Before and after images
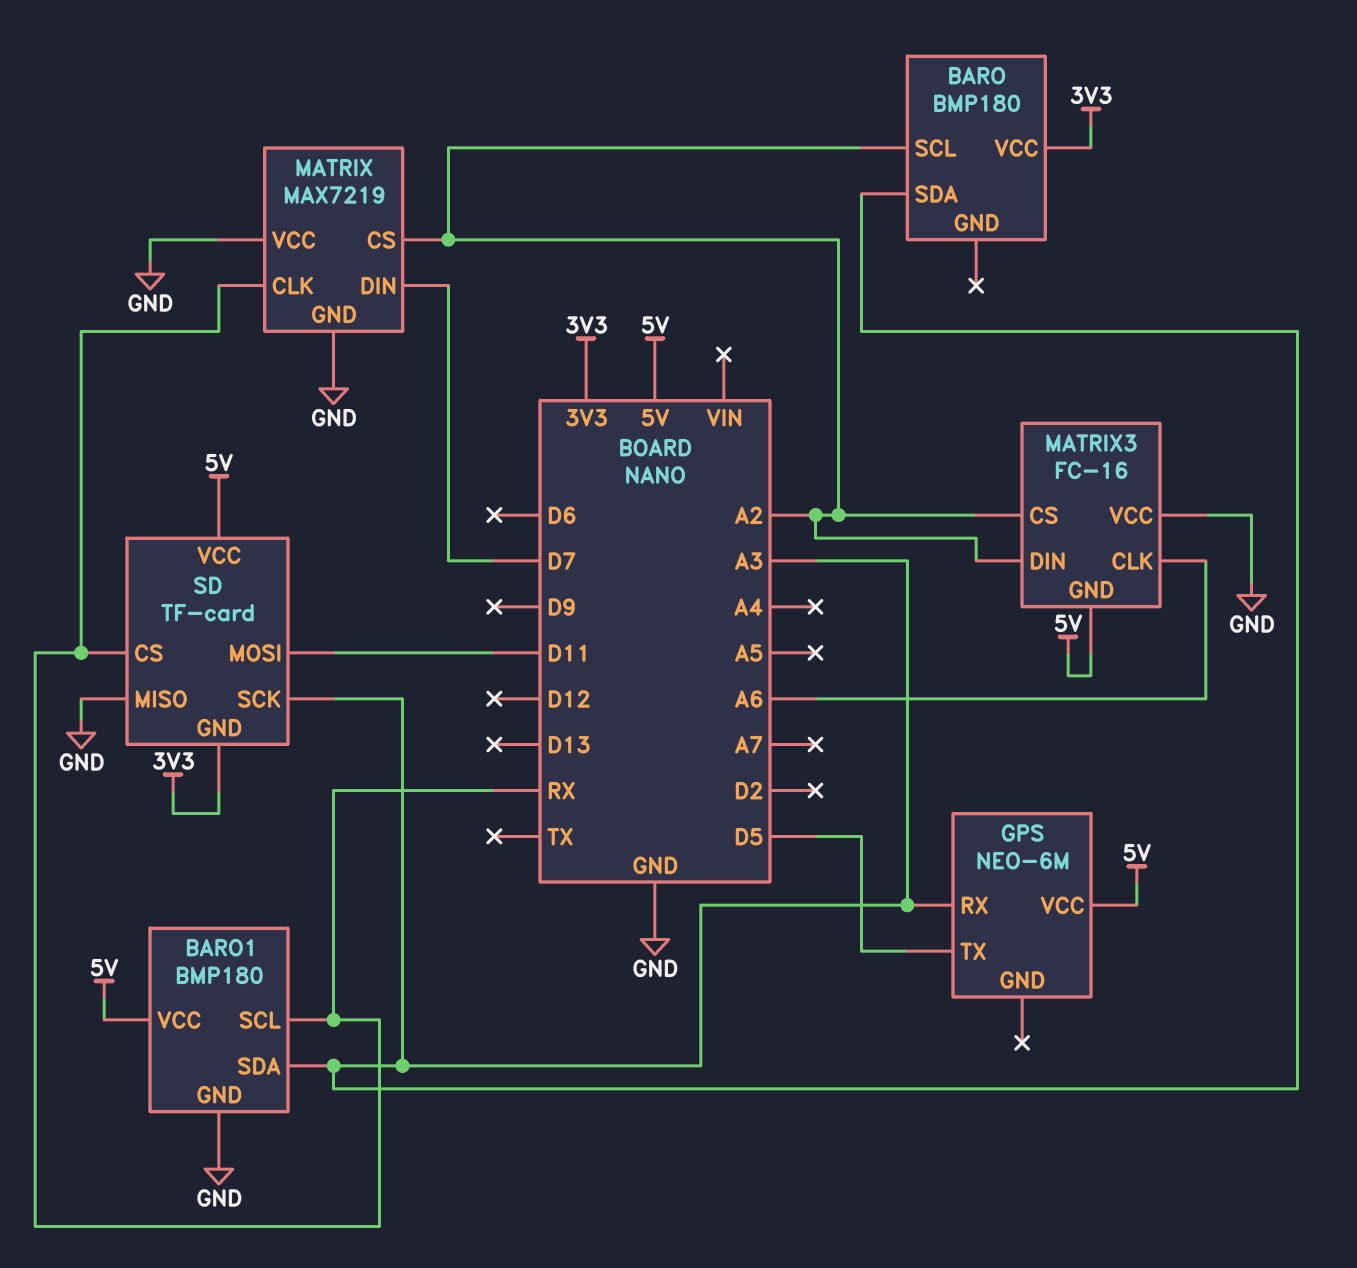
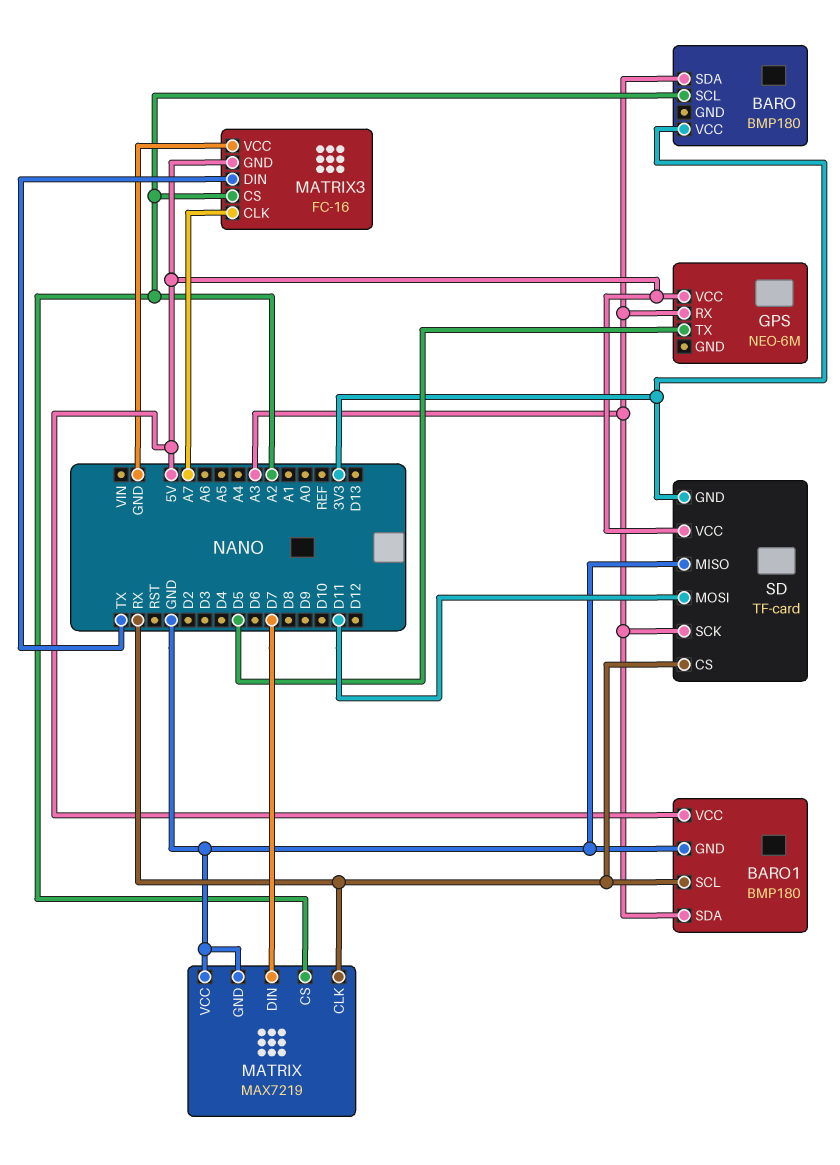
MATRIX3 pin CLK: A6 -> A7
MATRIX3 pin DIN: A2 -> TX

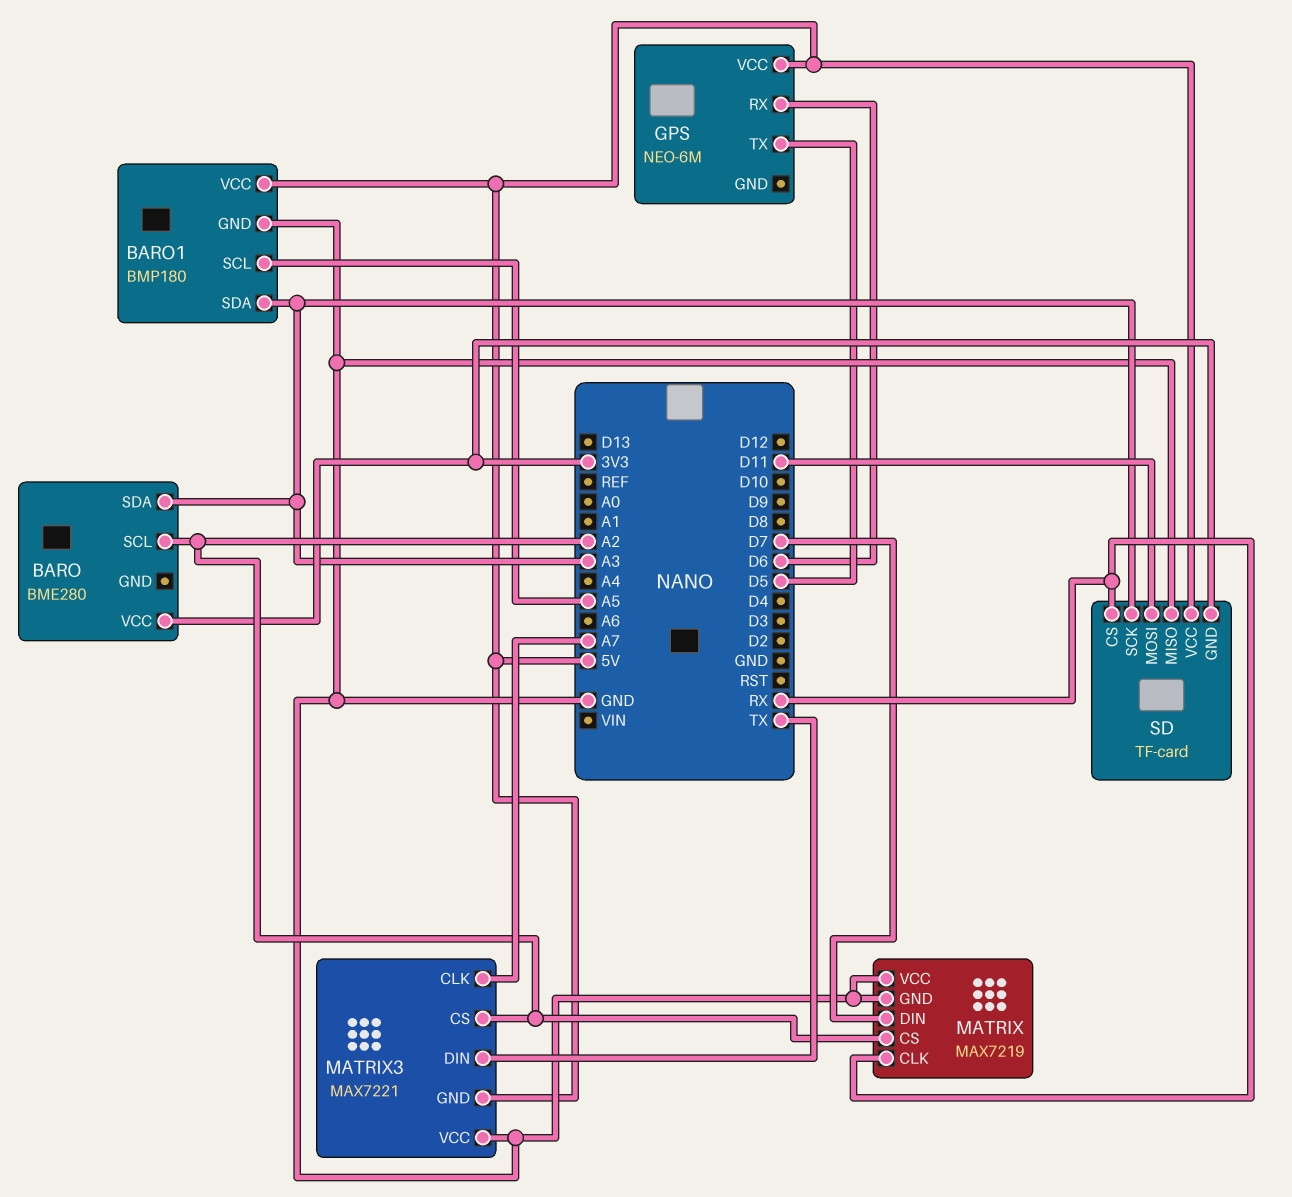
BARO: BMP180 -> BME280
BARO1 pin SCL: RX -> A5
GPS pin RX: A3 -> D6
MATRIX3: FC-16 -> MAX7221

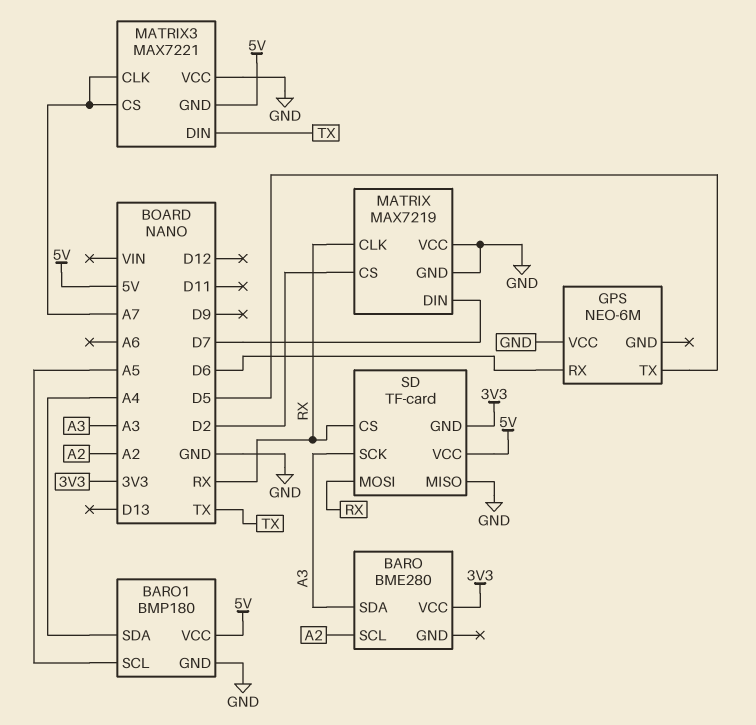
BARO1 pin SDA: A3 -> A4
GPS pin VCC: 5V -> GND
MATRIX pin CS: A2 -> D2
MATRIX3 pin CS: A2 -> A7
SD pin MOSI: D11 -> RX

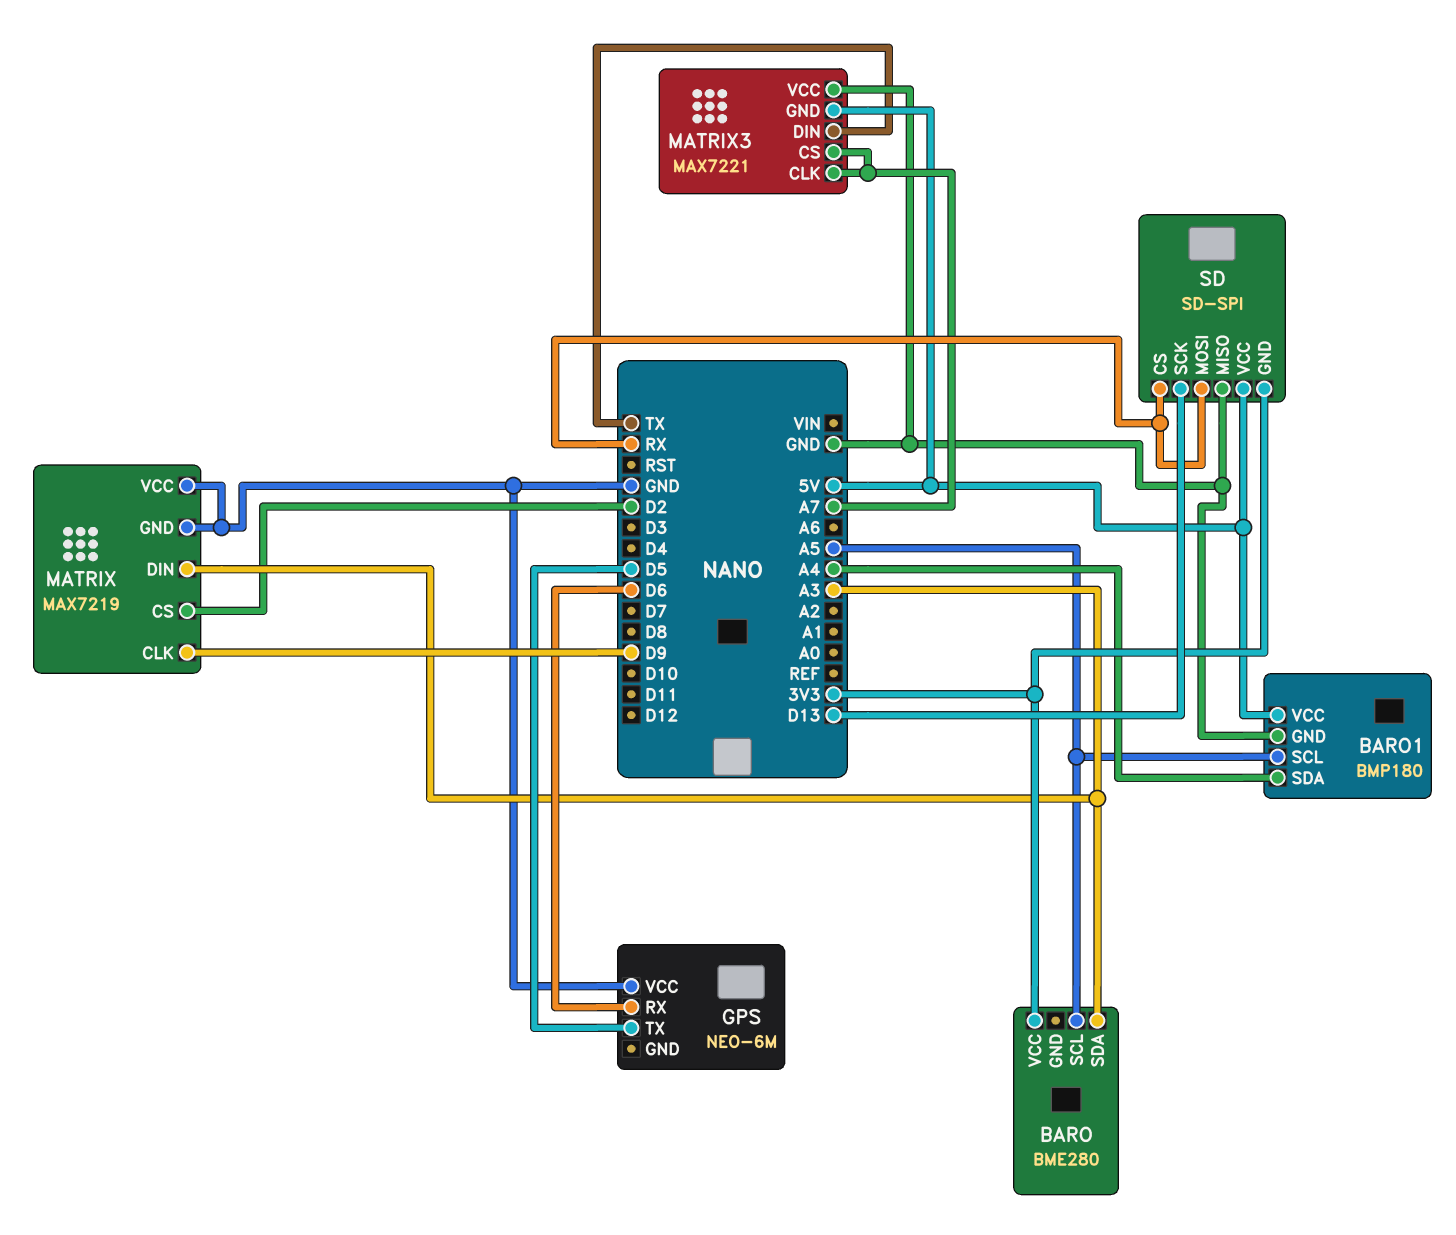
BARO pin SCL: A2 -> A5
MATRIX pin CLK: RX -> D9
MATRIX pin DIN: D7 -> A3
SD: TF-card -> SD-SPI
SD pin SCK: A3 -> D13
---
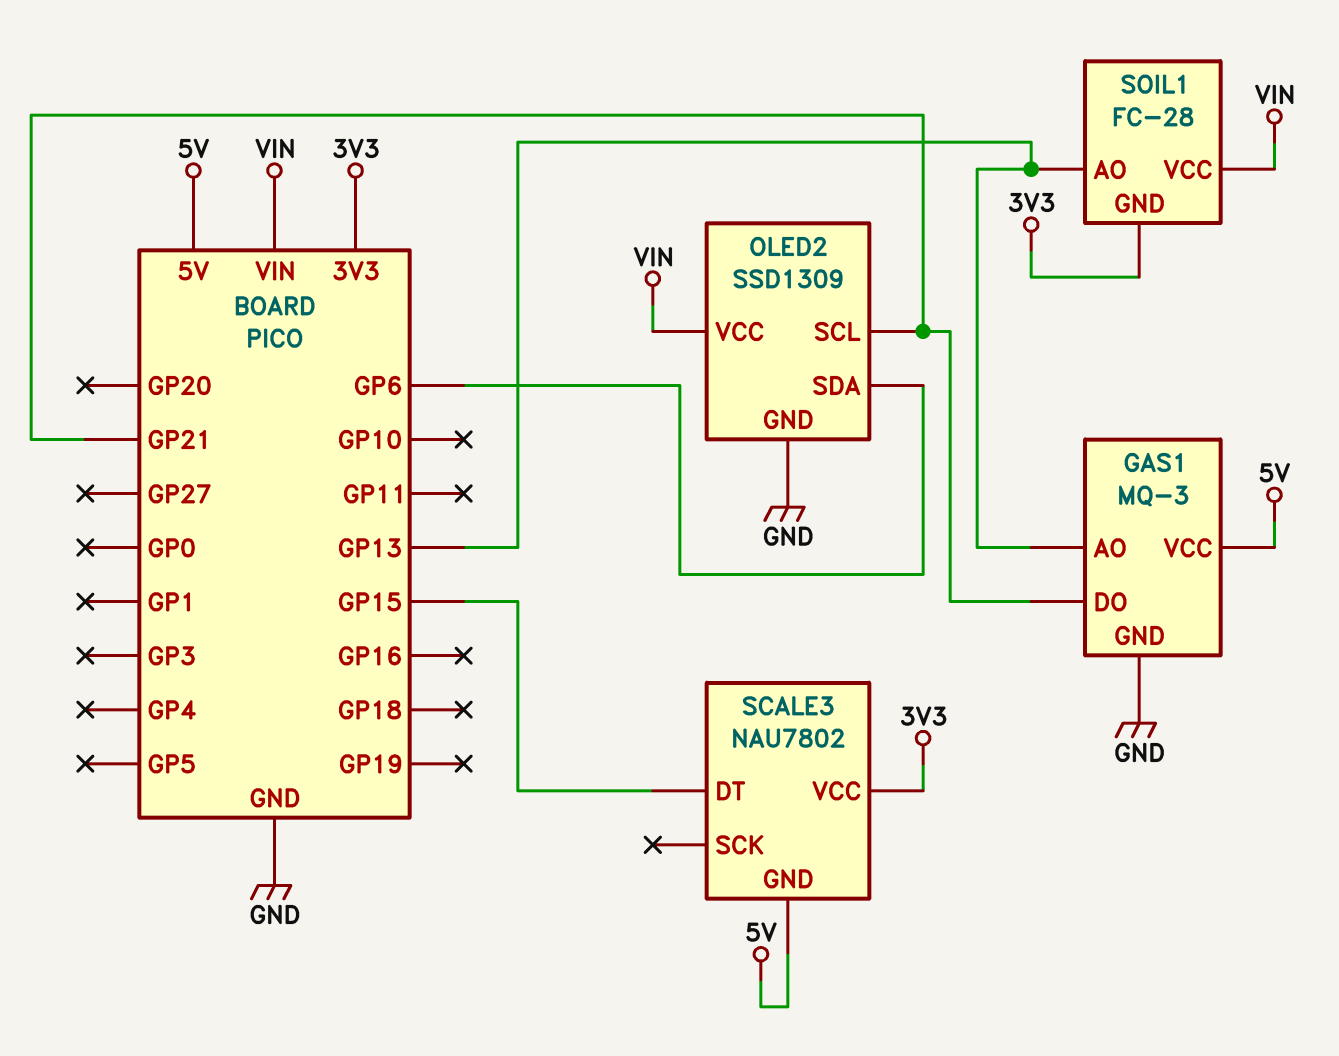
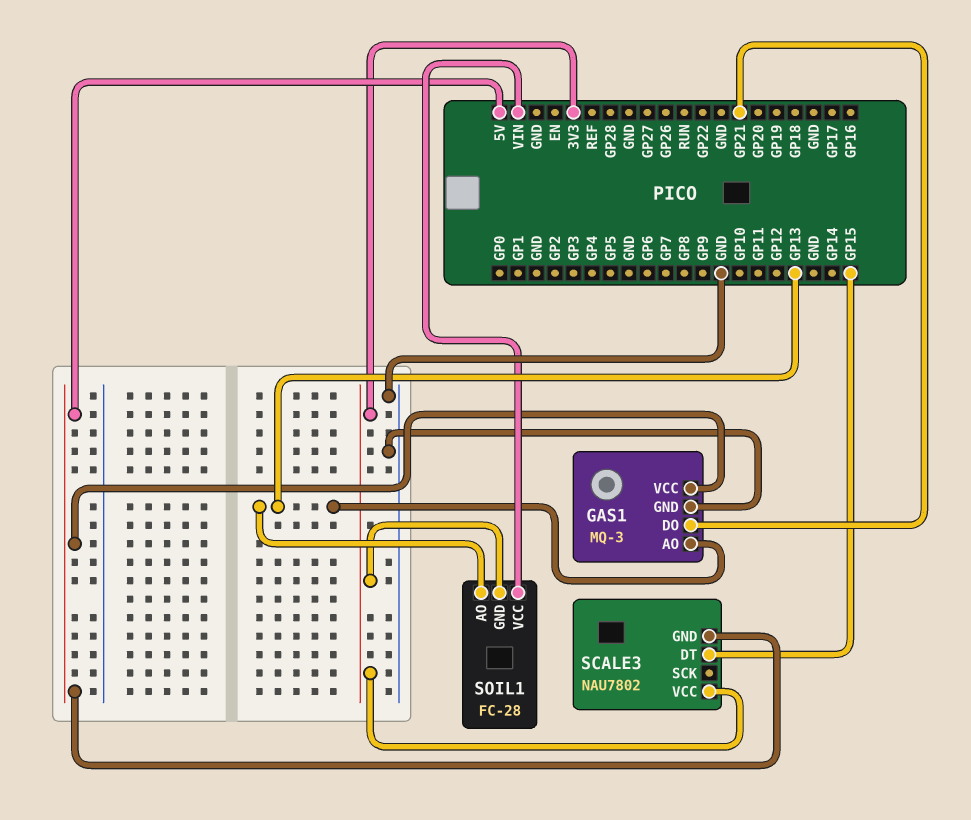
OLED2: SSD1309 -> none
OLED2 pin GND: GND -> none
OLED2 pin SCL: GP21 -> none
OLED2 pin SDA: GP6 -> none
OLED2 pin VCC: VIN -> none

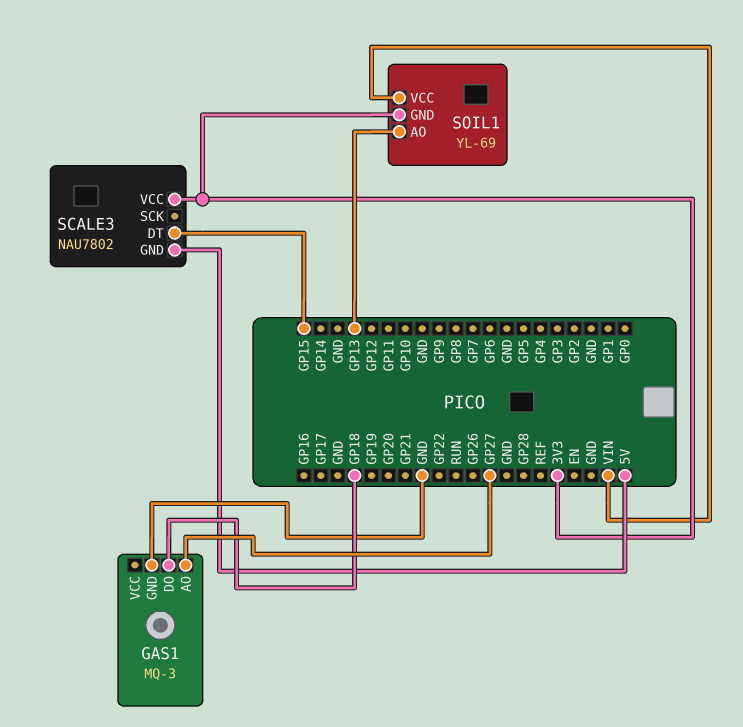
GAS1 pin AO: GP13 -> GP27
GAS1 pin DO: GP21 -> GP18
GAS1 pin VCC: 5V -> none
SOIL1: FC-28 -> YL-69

- [Aim of the task]: Find the lines above holding the word "none" and show them.

- [Solution to the exercise]:
OLED2: SSD1309 -> none
OLED2 pin GND: GND -> none
OLED2 pin SCL: GP21 -> none
OLED2 pin SDA: GP6 -> none
OLED2 pin VCC: VIN -> none
GAS1 pin VCC: 5V -> none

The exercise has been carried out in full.